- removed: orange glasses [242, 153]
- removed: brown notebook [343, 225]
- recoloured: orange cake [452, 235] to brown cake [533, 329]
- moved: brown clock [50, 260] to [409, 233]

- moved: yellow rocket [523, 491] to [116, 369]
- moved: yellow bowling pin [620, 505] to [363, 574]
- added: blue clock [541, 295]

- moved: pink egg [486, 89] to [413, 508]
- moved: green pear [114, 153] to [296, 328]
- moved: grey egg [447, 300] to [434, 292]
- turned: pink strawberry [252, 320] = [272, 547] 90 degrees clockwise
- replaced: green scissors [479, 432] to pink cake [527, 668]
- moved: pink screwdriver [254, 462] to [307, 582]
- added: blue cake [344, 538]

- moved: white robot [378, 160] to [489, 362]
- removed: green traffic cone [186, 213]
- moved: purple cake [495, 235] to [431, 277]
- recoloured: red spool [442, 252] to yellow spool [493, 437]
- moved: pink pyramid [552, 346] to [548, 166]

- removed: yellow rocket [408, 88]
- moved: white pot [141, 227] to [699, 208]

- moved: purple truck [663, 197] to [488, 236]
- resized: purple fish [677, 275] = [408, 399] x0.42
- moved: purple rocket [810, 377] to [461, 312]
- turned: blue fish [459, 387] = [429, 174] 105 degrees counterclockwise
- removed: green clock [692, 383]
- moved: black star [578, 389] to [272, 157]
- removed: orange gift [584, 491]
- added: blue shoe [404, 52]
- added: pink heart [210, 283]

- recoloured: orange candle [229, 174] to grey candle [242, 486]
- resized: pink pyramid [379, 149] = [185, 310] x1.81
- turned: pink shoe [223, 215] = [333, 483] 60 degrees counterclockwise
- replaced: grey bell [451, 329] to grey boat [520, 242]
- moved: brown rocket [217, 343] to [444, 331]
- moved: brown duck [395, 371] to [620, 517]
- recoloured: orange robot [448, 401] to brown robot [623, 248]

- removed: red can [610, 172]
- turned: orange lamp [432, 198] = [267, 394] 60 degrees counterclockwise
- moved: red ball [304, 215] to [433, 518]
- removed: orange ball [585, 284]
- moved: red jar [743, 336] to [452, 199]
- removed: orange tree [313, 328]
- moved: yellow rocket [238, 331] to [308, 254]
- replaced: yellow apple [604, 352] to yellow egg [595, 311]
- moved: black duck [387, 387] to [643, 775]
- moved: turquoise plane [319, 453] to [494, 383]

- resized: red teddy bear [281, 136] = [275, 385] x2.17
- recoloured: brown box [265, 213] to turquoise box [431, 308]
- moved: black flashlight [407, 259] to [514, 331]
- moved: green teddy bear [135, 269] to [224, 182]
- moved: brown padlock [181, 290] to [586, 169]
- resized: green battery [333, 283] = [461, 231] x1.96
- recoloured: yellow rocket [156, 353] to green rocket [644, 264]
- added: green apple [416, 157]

THE TASK:
Write every entry out again exactly.

WRITTEN RESPONSE:
- removed: orange glasses [242, 153]
- removed: brown notebook [343, 225]
- recoloured: orange cake [452, 235] to brown cake [533, 329]
- moved: brown clock [50, 260] to [409, 233]

- moved: yellow rocket [523, 491] to [116, 369]
- moved: yellow bowling pin [620, 505] to [363, 574]
- added: blue clock [541, 295]

- moved: pink egg [486, 89] to [413, 508]
- moved: green pear [114, 153] to [296, 328]
- moved: grey egg [447, 300] to [434, 292]
- turned: pink strawberry [252, 320] = [272, 547] 90 degrees clockwise
- replaced: green scissors [479, 432] to pink cake [527, 668]
- moved: pink screwdriver [254, 462] to [307, 582]
- added: blue cake [344, 538]

- moved: white robot [378, 160] to [489, 362]
- removed: green traffic cone [186, 213]
- moved: purple cake [495, 235] to [431, 277]
- recoloured: red spool [442, 252] to yellow spool [493, 437]
- moved: pink pyramid [552, 346] to [548, 166]

- removed: yellow rocket [408, 88]
- moved: white pot [141, 227] to [699, 208]

- moved: purple truck [663, 197] to [488, 236]
- resized: purple fish [677, 275] = [408, 399] x0.42
- moved: purple rocket [810, 377] to [461, 312]
- turned: blue fish [459, 387] = [429, 174] 105 degrees counterclockwise
- removed: green clock [692, 383]
- moved: black star [578, 389] to [272, 157]
- removed: orange gift [584, 491]
- added: blue shoe [404, 52]
- added: pink heart [210, 283]

- recoloured: orange candle [229, 174] to grey candle [242, 486]
- resized: pink pyramid [379, 149] = [185, 310] x1.81
- turned: pink shoe [223, 215] = [333, 483] 60 degrees counterclockwise
- replaced: grey bell [451, 329] to grey boat [520, 242]
- moved: brown rocket [217, 343] to [444, 331]
- moved: brown duck [395, 371] to [620, 517]
- recoloured: orange robot [448, 401] to brown robot [623, 248]

- removed: red can [610, 172]
- turned: orange lamp [432, 198] = [267, 394] 60 degrees counterclockwise
- moved: red ball [304, 215] to [433, 518]
- removed: orange ball [585, 284]
- moved: red jar [743, 336] to [452, 199]
- removed: orange tree [313, 328]
- moved: yellow rocket [238, 331] to [308, 254]
- replaced: yellow apple [604, 352] to yellow egg [595, 311]
- moved: black duck [387, 387] to [643, 775]
- moved: turquoise plane [319, 453] to [494, 383]

- resized: red teddy bear [281, 136] = [275, 385] x2.17
- recoloured: brown box [265, 213] to turquoise box [431, 308]
- moved: black flashlight [407, 259] to [514, 331]
- moved: green teddy bear [135, 269] to [224, 182]
- moved: brown padlock [181, 290] to [586, 169]
- resized: green battery [333, 283] = [461, 231] x1.96
- recoloured: yellow rocket [156, 353] to green rocket [644, 264]
- added: green apple [416, 157]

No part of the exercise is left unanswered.